- [Exercise instructions]:
Repeat all the data exactly, and where a record holds a picture, leave that picture out.

[Geometric object motion data]
[Start of Attachment]

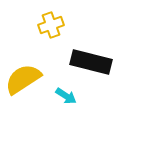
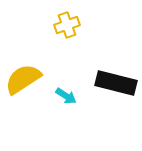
yellow cross: moved 16 px right
black rectangle: moved 25 px right, 21 px down
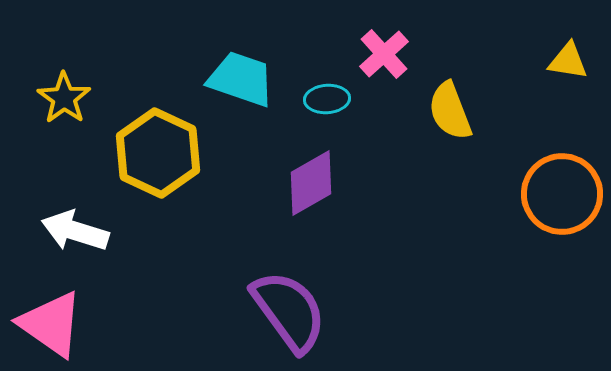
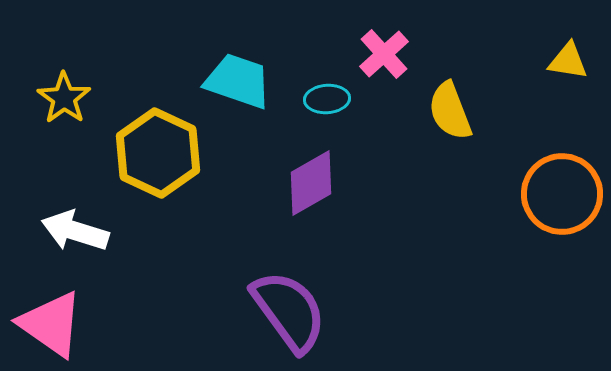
cyan trapezoid: moved 3 px left, 2 px down
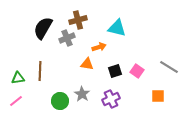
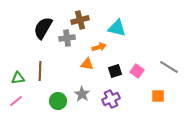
brown cross: moved 2 px right
gray cross: rotated 14 degrees clockwise
green circle: moved 2 px left
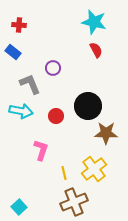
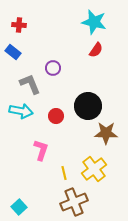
red semicircle: rotated 63 degrees clockwise
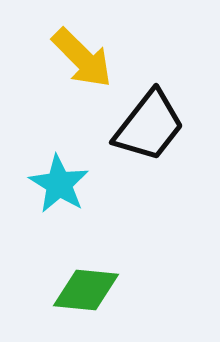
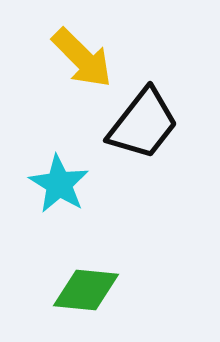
black trapezoid: moved 6 px left, 2 px up
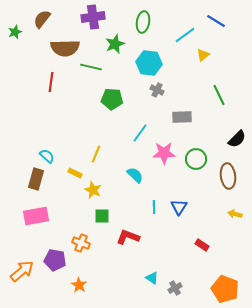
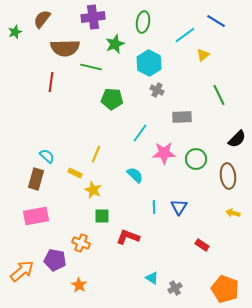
cyan hexagon at (149, 63): rotated 20 degrees clockwise
yellow arrow at (235, 214): moved 2 px left, 1 px up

[End of Attachment]

- [Exercise response]:
yellow cross: moved 16 px right
black rectangle: moved 25 px right, 21 px down
cyan trapezoid: moved 3 px left, 2 px down
brown cross: moved 2 px right
gray cross: rotated 14 degrees clockwise
green circle: moved 2 px left
red semicircle: rotated 63 degrees clockwise
black trapezoid: moved 6 px left, 2 px up
cyan hexagon at (149, 63): rotated 20 degrees clockwise
yellow arrow at (235, 214): moved 2 px left, 1 px up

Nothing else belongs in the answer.